▼

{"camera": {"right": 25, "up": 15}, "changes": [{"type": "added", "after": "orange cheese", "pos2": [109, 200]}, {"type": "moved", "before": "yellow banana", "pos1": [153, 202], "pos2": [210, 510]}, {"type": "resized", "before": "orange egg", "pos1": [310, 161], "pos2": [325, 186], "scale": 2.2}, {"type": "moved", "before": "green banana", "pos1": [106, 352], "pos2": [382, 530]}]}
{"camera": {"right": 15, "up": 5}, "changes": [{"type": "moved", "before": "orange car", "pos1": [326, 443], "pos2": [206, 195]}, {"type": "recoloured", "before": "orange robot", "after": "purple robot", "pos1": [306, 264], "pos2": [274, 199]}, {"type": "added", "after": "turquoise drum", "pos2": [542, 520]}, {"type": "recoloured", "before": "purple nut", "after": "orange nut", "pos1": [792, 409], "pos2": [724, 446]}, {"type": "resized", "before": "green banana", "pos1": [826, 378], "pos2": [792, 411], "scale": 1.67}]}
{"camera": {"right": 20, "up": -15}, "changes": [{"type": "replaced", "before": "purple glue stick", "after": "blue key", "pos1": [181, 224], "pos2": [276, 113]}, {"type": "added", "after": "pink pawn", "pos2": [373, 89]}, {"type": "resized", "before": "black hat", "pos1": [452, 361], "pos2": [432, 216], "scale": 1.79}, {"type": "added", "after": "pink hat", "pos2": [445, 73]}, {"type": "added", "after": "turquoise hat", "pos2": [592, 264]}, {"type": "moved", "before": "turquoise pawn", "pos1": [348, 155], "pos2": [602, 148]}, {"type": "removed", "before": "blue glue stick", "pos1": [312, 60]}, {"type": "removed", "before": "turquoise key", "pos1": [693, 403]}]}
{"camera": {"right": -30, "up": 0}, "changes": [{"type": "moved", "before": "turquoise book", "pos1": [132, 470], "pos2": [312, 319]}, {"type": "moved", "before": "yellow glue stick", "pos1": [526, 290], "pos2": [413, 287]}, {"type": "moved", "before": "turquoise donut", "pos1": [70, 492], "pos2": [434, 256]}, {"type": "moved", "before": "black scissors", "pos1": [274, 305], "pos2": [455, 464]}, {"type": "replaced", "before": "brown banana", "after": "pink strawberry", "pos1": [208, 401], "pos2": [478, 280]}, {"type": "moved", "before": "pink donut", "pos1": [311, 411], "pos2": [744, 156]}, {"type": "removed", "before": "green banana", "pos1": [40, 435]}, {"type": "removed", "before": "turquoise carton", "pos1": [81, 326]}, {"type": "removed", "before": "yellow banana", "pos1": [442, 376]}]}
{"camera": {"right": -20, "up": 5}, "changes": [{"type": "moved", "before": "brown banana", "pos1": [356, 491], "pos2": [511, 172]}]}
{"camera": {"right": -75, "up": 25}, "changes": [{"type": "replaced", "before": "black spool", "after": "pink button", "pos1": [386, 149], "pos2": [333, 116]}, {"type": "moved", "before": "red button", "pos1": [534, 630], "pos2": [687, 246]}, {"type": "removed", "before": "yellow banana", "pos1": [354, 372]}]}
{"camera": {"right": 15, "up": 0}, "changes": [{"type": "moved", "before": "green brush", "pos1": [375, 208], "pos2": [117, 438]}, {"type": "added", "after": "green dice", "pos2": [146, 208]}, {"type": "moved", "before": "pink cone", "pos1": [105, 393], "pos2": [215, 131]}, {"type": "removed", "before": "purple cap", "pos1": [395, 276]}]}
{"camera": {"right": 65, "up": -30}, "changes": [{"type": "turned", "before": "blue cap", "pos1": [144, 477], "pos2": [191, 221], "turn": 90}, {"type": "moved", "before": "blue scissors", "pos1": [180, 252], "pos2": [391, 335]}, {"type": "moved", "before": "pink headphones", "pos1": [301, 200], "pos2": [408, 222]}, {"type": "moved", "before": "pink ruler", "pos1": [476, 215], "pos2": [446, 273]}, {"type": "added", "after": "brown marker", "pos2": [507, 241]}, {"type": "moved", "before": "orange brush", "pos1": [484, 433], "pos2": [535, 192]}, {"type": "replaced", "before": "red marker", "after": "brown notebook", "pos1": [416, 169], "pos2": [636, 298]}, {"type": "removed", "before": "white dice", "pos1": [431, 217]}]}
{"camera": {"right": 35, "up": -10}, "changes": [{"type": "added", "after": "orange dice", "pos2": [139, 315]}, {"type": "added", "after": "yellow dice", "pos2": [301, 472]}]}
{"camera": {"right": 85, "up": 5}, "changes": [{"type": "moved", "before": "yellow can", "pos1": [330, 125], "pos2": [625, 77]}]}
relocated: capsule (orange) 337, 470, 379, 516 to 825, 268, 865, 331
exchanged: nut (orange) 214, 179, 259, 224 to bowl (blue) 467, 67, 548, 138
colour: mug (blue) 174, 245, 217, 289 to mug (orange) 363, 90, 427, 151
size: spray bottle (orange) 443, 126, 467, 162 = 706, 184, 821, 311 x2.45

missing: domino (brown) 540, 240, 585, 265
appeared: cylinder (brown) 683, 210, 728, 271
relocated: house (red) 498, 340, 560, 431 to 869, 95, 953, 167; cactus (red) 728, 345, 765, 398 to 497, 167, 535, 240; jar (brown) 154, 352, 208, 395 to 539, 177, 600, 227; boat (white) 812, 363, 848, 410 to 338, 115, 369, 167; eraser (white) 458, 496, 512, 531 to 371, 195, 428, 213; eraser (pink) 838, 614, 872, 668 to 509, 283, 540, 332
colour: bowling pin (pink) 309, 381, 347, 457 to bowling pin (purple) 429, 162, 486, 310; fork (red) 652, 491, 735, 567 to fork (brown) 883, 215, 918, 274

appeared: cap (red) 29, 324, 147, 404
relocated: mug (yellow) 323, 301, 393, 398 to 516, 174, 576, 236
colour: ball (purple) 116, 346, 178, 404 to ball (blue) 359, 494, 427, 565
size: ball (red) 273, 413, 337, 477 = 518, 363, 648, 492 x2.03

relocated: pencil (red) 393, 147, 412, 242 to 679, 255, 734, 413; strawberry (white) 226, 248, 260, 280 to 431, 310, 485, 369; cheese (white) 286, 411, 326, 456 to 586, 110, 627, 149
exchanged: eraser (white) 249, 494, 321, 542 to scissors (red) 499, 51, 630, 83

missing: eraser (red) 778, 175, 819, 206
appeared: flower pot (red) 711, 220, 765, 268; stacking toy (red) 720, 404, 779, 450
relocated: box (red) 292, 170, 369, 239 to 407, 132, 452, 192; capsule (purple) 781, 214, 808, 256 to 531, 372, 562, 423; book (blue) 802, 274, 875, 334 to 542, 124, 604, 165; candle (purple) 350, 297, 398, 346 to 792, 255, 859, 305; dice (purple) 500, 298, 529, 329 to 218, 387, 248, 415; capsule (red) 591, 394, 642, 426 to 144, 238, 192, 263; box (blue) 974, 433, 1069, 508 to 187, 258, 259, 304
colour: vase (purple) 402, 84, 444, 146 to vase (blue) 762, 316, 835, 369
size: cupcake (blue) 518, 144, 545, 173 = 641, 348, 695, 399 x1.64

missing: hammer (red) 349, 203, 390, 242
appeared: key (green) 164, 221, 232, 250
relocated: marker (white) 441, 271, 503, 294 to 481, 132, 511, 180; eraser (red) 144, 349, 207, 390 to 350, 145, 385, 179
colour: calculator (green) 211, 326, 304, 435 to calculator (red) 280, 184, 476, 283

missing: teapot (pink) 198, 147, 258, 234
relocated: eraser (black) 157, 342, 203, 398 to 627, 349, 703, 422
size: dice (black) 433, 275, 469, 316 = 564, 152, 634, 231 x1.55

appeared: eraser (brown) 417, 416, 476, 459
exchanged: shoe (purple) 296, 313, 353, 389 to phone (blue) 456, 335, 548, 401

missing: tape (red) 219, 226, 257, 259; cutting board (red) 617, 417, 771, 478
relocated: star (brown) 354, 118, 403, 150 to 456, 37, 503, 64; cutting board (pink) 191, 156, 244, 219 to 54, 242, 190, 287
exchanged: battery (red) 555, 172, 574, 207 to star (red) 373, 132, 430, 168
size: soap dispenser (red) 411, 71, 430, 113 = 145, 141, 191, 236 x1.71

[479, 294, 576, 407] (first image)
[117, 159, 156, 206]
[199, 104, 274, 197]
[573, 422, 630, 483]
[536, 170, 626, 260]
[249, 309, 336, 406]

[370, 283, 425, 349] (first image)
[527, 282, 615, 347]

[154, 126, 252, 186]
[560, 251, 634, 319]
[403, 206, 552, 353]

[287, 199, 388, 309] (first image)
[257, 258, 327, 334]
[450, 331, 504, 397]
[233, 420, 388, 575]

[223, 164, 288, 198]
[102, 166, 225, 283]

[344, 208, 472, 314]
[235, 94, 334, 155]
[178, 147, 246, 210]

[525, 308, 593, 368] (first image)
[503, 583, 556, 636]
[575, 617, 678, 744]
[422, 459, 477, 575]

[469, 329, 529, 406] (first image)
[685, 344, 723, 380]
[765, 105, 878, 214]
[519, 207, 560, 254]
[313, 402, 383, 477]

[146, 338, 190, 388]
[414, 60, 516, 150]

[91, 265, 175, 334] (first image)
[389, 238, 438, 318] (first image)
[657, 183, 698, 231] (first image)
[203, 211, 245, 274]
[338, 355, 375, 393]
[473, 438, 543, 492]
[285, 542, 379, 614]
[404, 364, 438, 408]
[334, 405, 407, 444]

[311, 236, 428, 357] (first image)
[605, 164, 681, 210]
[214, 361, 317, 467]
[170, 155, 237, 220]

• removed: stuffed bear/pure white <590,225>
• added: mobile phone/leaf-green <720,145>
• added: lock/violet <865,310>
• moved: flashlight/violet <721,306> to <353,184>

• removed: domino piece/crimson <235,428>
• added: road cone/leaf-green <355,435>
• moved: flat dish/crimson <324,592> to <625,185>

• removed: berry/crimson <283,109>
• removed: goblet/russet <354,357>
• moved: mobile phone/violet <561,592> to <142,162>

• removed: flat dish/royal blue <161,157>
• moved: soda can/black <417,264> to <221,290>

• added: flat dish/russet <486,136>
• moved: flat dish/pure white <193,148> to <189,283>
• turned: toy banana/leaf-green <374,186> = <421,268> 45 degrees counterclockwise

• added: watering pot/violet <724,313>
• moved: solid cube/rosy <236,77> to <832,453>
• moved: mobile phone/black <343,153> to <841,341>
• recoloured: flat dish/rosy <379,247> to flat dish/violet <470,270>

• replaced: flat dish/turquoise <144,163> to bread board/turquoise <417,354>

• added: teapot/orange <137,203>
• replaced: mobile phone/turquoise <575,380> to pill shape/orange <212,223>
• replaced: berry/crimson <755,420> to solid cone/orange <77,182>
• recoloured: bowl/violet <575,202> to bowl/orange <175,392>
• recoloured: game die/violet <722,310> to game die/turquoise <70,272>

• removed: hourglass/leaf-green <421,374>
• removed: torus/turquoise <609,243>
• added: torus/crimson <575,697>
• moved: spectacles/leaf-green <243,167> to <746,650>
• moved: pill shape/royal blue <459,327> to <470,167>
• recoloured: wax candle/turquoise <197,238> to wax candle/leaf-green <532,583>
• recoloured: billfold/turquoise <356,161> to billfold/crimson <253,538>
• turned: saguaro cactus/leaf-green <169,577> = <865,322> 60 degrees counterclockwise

▲

**DIRECTIONS FOR THIS TASK**
Copy out the range of lines above starting at the line with "relocated: capsule (orange)" and ending at the line with "colour: mug (blue)", exactly and including both.

**SOLUTION**
relocated: capsule (orange) 337, 470, 379, 516 to 825, 268, 865, 331
exchanged: nut (orange) 214, 179, 259, 224 to bowl (blue) 467, 67, 548, 138
colour: mug (blue) 174, 245, 217, 289 to mug (orange) 363, 90, 427, 151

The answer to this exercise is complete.